Exercise task: Produce word for word the lines of the data below running from the one that has "Find all instances of stroma. (SVG masks)" to the one that has "Look at this", inclusive, and no others.

===== Task input

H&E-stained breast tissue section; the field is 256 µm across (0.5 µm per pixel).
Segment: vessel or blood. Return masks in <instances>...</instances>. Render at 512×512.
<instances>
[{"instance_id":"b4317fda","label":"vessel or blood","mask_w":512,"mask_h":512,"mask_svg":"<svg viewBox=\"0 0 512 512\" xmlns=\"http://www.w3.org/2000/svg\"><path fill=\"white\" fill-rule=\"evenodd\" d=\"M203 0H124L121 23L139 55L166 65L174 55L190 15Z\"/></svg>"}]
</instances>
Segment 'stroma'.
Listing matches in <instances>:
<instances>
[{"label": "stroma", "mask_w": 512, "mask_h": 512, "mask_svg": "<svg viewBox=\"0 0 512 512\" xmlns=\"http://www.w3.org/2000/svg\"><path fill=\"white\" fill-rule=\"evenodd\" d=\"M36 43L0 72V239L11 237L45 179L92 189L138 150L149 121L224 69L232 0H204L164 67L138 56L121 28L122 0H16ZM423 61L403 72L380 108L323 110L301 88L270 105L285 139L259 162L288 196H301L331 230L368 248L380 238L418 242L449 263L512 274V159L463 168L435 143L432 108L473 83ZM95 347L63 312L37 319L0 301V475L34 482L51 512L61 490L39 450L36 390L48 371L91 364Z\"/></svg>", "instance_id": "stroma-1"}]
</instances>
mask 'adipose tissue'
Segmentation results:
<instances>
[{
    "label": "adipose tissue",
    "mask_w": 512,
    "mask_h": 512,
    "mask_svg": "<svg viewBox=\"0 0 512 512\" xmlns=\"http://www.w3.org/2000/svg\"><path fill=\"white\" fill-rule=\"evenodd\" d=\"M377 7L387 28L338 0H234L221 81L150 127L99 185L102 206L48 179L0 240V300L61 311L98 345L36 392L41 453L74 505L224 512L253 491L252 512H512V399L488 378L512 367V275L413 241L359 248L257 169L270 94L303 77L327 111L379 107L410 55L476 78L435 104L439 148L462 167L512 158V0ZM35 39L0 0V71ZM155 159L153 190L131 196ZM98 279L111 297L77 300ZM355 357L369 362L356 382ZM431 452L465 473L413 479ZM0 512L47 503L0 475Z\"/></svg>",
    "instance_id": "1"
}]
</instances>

==========
===== Task input

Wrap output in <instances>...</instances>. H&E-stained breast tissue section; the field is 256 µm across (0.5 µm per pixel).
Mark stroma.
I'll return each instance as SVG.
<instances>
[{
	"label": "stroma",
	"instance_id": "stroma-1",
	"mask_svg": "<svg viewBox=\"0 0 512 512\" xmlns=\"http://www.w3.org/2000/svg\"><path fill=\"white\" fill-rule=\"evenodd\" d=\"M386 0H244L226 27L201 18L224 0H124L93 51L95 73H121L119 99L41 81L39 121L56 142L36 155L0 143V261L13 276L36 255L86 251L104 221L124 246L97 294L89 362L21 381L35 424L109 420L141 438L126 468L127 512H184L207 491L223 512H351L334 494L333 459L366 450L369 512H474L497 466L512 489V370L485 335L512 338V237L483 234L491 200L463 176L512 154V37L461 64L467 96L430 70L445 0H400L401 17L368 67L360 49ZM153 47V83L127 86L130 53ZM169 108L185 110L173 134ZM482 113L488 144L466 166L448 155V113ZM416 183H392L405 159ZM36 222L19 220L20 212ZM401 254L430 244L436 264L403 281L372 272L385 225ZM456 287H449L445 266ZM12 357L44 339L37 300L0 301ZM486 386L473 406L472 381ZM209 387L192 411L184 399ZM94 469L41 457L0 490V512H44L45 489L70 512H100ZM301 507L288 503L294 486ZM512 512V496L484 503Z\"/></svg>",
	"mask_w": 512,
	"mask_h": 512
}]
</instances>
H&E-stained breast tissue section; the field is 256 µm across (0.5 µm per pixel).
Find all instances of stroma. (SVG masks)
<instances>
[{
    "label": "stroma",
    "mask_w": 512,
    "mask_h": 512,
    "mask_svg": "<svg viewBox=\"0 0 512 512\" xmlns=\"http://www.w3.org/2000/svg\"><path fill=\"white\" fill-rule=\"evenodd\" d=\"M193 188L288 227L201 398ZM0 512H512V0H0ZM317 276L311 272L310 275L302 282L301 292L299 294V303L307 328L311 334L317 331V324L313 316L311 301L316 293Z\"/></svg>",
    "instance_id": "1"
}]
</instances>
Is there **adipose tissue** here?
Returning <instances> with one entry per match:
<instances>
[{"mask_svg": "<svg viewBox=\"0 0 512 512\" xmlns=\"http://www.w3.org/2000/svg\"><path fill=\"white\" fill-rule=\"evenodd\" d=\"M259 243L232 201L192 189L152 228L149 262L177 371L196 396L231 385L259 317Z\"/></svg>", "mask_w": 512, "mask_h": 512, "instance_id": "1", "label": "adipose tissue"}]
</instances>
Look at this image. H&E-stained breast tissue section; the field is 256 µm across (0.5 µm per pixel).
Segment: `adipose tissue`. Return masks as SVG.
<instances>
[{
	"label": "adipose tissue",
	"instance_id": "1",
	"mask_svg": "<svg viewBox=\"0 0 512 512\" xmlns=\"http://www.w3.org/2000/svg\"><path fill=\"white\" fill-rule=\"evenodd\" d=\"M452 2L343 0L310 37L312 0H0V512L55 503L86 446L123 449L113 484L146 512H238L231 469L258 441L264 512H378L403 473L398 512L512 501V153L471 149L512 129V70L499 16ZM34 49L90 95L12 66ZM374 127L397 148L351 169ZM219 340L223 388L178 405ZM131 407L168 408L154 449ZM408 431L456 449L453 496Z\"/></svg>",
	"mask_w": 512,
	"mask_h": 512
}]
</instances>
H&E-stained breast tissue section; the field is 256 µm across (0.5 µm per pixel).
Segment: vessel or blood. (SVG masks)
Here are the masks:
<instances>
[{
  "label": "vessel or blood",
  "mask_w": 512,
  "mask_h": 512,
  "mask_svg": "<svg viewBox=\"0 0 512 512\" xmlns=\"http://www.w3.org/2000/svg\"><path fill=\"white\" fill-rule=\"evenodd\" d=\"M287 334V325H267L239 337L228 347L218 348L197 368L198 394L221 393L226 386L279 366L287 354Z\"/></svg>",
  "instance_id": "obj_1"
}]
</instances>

==========

Finished task:
Find all instances of stroma. (SVG masks)
<instances>
[{
    "label": "stroma",
    "mask_w": 512,
    "mask_h": 512,
    "mask_svg": "<svg viewBox=\"0 0 512 512\" xmlns=\"http://www.w3.org/2000/svg\"><path fill=\"white\" fill-rule=\"evenodd\" d=\"M193 188L288 227L201 398ZM0 512H512V0H0ZM317 276L311 272L310 275L302 282L301 292L299 294V303L307 328L311 334L317 331V324L313 316L311 301L316 293Z\"/></svg>",
    "instance_id": "1"
}]
</instances>
Is there **adipose tissue** here?
Returning <instances> with one entry per match:
<instances>
[{"mask_svg": "<svg viewBox=\"0 0 512 512\" xmlns=\"http://www.w3.org/2000/svg\"><path fill=\"white\" fill-rule=\"evenodd\" d=\"M259 243L232 201L192 189L152 228L149 262L177 371L196 396L231 385L259 317Z\"/></svg>", "mask_w": 512, "mask_h": 512, "instance_id": "1", "label": "adipose tissue"}]
</instances>
Look at this image. H&E-stained breast tissue section; the field is 256 µm across (0.5 µm per pixel).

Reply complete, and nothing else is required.